▶ EXERCISE DATA
-- -- --
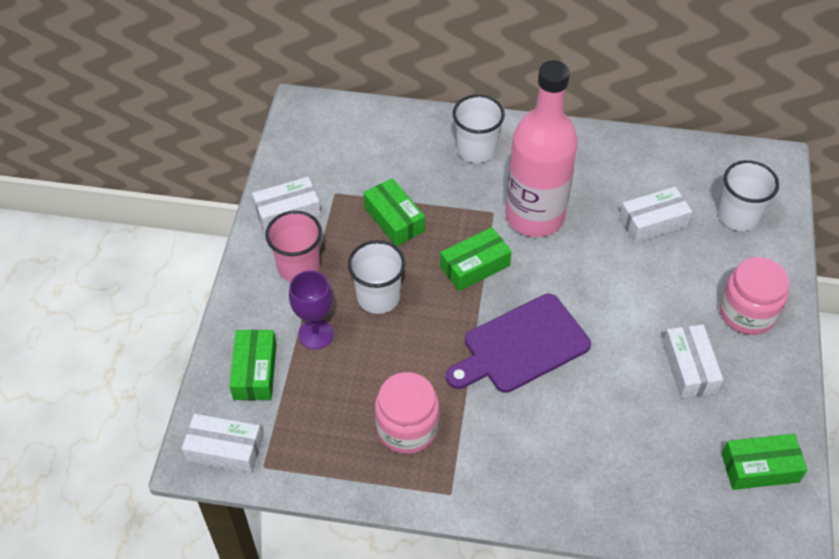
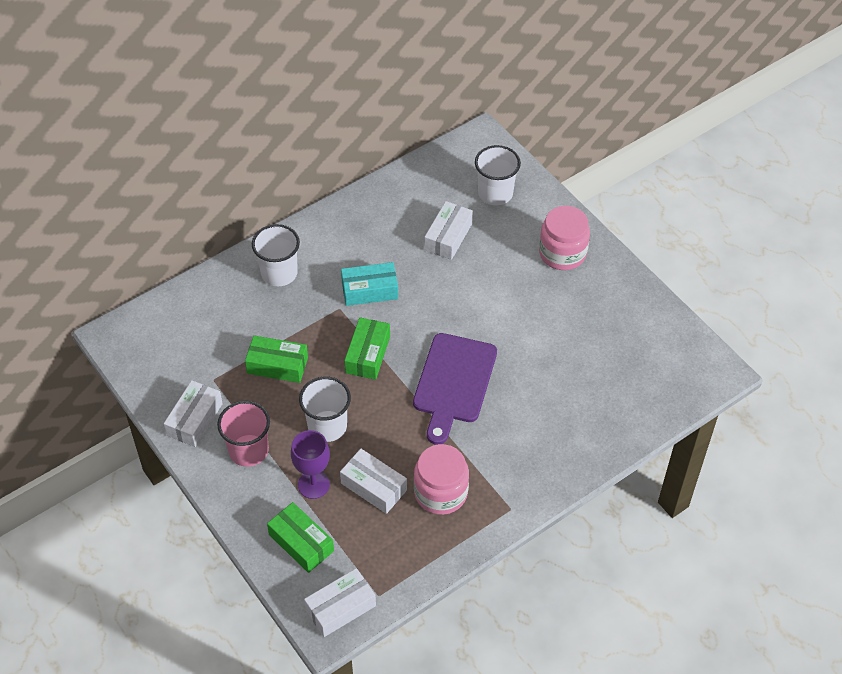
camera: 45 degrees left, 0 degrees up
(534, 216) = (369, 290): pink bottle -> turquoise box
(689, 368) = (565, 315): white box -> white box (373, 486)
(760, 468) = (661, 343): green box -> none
-- -- --
▶ TASK BRIEF
Set down, word for word, the full listing above, and carry over no pictures.

▶ FINISHED TASK
camera: 45 degrees left, 0 degrees up
(534, 216) = (369, 290): pink bottle -> turquoise box
(689, 368) = (565, 315): white box -> white box (373, 486)
(760, 468) = (661, 343): green box -> none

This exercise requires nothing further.